**Your goal**
Where a picture appears, leave it out, and print the rest of the records as they are.

+++ Data section +++

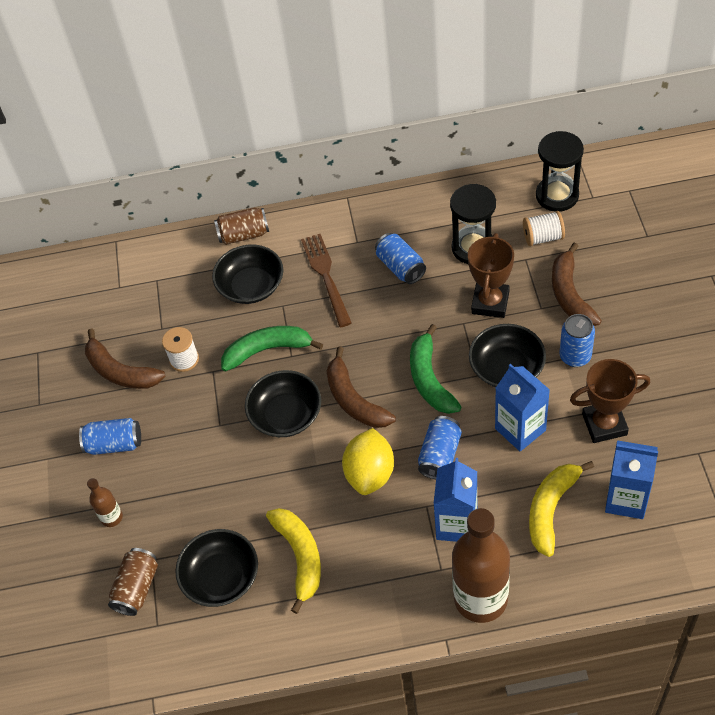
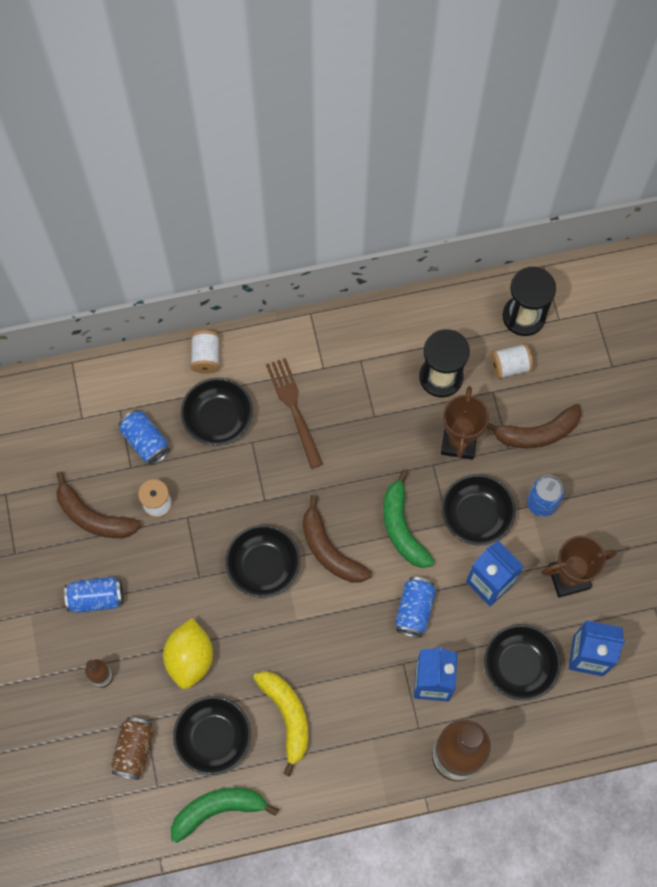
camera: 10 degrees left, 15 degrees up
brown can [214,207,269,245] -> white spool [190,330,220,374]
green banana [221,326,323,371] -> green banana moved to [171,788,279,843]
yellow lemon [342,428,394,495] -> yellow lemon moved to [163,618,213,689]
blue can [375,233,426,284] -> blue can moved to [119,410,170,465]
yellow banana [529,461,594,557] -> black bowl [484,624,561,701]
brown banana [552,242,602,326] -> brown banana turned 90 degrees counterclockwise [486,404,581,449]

+++

**Finished exercise**
camera: 10 degrees left, 15 degrees up
brown can [214,207,269,245] -> white spool [190,330,220,374]
green banana [221,326,323,371] -> green banana moved to [171,788,279,843]
yellow lemon [342,428,394,495] -> yellow lemon moved to [163,618,213,689]
blue can [375,233,426,284] -> blue can moved to [119,410,170,465]
yellow banana [529,461,594,557] -> black bowl [484,624,561,701]
brown banana [552,242,602,326] -> brown banana turned 90 degrees counterclockwise [486,404,581,449]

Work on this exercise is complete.